[AIM OF THE TASK] Which lines in the material below contain the string "Trompette"? Pull out each of them.

[MATERIAL FOR THE TASK]
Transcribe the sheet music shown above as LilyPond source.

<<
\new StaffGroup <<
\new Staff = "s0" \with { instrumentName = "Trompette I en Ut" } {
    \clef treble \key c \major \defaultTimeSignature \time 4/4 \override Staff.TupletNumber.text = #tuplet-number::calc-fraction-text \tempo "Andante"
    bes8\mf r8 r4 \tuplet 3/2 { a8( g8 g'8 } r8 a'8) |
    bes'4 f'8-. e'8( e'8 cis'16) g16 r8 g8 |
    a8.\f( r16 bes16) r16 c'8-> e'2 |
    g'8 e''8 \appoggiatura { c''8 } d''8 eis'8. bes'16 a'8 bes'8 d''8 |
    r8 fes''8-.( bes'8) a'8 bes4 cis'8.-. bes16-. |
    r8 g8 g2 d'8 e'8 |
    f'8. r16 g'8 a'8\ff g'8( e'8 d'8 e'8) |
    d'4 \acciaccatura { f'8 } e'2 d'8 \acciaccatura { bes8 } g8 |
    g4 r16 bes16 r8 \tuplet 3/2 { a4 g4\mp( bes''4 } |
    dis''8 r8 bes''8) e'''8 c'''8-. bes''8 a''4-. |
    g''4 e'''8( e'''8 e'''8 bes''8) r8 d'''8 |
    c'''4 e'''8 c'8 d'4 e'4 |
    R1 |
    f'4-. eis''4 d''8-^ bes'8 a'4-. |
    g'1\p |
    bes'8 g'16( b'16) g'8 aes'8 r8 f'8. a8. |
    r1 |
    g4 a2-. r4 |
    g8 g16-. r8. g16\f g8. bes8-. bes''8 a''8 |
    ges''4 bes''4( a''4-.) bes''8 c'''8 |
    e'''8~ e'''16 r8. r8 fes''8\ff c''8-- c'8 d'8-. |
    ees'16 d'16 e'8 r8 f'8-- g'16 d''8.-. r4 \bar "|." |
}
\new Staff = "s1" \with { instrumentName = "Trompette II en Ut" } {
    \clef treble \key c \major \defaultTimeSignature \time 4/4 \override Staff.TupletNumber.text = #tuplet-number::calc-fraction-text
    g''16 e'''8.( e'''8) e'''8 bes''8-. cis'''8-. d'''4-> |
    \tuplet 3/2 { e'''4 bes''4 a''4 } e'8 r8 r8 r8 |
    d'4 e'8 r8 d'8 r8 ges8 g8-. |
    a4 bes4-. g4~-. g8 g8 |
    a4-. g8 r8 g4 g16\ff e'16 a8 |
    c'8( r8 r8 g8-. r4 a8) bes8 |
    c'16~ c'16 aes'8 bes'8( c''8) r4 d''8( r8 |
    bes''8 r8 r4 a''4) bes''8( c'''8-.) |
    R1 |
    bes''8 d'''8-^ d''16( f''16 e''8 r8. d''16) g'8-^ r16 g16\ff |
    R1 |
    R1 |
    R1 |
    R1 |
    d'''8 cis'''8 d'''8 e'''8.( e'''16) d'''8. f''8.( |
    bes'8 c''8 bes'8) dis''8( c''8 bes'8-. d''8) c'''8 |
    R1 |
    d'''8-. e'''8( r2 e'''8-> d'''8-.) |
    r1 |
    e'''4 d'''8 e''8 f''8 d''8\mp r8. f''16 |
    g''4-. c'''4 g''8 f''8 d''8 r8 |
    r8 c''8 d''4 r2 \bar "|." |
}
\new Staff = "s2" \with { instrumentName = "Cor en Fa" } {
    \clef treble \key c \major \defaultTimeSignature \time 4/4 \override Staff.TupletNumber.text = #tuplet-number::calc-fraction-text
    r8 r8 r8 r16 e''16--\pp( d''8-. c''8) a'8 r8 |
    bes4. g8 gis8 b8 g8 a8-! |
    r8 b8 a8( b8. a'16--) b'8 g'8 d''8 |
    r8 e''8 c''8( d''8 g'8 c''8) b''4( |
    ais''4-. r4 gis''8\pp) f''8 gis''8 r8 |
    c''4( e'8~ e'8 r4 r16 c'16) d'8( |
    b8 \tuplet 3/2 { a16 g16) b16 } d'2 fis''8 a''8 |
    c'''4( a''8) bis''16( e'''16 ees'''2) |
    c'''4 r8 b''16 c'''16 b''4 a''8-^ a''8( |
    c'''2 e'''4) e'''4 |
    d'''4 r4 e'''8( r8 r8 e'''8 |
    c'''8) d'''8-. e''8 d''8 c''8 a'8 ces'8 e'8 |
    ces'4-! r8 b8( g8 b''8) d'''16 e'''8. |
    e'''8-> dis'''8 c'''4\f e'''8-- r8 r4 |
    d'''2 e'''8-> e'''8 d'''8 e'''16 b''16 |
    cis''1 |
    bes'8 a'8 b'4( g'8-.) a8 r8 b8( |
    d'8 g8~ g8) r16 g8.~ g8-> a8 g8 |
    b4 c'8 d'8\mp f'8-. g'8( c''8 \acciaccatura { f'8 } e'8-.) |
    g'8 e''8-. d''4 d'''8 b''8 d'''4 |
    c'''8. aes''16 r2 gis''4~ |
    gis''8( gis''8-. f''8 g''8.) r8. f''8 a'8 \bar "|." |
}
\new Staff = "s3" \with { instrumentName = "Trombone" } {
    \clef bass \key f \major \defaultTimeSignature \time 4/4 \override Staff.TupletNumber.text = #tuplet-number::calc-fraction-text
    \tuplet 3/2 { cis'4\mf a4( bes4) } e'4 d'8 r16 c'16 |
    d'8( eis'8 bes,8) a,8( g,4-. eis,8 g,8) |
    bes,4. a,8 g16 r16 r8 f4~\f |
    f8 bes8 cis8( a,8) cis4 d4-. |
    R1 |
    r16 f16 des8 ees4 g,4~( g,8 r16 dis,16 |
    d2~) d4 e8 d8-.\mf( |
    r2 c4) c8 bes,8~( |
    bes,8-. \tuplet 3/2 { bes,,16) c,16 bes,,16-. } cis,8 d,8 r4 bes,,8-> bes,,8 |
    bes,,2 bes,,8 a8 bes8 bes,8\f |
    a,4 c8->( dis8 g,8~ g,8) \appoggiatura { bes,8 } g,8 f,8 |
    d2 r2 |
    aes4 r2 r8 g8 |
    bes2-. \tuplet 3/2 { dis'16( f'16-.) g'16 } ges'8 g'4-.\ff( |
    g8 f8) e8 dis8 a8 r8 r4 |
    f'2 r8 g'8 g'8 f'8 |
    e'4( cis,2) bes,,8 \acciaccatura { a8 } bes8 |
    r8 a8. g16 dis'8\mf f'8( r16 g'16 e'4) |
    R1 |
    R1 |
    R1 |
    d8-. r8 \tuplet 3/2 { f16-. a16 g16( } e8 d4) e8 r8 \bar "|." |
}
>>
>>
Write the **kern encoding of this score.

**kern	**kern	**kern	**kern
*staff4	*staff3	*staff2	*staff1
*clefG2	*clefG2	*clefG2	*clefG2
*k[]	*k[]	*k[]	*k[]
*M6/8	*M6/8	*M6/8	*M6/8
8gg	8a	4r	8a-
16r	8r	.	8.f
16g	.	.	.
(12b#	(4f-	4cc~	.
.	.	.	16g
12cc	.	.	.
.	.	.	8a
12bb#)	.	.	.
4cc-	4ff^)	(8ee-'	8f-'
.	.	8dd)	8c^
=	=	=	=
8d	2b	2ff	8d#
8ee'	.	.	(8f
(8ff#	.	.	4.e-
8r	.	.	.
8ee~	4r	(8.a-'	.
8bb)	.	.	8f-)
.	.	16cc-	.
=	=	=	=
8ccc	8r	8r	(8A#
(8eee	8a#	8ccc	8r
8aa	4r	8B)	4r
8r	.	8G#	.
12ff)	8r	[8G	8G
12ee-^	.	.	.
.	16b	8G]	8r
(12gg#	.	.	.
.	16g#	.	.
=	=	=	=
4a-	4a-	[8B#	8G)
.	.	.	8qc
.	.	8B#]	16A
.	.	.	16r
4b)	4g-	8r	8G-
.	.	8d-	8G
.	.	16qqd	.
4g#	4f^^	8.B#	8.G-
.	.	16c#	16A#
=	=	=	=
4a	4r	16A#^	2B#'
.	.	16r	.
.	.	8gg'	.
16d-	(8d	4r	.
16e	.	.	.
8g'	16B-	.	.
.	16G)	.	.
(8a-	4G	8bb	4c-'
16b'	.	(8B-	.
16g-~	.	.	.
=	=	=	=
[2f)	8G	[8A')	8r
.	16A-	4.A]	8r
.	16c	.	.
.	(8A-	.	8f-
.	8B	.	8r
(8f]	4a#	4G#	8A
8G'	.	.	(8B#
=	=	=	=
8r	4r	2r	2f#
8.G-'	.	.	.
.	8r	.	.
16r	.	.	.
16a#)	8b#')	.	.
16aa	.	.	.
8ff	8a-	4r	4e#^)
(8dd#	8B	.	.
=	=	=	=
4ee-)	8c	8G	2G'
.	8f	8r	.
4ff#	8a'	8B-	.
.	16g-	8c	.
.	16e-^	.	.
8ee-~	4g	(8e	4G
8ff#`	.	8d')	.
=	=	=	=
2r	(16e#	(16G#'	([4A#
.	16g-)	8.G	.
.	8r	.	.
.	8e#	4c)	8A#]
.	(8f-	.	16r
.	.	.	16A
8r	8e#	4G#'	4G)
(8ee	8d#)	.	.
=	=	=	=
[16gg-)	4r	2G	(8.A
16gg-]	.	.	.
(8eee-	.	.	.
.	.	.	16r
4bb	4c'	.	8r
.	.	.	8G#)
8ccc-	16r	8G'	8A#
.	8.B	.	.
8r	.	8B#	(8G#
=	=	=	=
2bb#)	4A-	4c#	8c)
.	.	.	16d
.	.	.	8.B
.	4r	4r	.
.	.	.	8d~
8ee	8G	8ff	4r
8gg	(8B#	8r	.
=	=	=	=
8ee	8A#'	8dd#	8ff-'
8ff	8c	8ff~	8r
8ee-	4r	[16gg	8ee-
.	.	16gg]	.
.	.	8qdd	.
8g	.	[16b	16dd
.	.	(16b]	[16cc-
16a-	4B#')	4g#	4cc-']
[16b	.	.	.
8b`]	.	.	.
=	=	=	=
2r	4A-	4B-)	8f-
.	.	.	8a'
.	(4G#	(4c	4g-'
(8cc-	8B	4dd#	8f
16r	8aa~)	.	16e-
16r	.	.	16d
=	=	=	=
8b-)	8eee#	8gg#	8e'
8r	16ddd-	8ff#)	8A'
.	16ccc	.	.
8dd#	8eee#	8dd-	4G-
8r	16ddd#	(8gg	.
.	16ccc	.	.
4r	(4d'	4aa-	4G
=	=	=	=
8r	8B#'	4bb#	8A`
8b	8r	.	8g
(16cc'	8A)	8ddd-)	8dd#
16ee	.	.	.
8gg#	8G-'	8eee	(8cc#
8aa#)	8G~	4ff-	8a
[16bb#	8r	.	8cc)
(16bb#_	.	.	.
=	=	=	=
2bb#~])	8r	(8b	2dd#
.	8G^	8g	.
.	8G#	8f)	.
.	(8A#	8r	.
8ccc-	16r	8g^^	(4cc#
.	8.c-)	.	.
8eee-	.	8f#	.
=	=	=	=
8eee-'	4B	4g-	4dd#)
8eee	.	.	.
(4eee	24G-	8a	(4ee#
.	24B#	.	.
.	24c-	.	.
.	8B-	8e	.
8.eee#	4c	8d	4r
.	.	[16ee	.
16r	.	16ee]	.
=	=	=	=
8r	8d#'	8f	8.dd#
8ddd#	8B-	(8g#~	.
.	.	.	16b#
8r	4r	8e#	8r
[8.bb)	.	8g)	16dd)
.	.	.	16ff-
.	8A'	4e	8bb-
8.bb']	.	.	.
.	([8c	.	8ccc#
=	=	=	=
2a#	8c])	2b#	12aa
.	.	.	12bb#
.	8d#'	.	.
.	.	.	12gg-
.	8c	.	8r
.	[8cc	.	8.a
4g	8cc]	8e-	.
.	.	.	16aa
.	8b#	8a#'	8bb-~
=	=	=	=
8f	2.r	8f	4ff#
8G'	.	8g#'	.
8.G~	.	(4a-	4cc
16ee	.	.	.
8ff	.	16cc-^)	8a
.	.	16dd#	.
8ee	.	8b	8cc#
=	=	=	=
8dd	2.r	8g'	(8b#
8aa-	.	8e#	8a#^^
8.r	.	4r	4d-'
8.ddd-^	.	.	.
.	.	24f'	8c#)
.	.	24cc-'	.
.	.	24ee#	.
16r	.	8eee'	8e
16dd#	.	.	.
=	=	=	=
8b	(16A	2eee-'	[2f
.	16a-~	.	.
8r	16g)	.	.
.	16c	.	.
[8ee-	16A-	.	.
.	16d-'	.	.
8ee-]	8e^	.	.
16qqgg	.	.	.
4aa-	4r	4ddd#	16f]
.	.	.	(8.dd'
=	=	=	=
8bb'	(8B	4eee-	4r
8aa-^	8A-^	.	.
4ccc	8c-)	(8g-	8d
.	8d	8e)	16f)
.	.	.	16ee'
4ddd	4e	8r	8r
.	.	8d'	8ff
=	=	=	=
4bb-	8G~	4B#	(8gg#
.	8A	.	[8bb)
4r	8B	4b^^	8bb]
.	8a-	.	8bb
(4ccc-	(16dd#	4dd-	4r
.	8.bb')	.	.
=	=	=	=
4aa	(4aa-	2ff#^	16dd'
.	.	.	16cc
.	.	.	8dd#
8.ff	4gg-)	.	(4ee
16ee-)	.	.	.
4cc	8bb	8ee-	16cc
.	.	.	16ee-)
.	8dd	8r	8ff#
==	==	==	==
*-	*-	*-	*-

[IN RESPONSE]
\new Staff = "s0" \with { instrumentName = "Trompette I en Ut" } {
\new Staff = "s1" \with { instrumentName = "Trompette II en Ut" } {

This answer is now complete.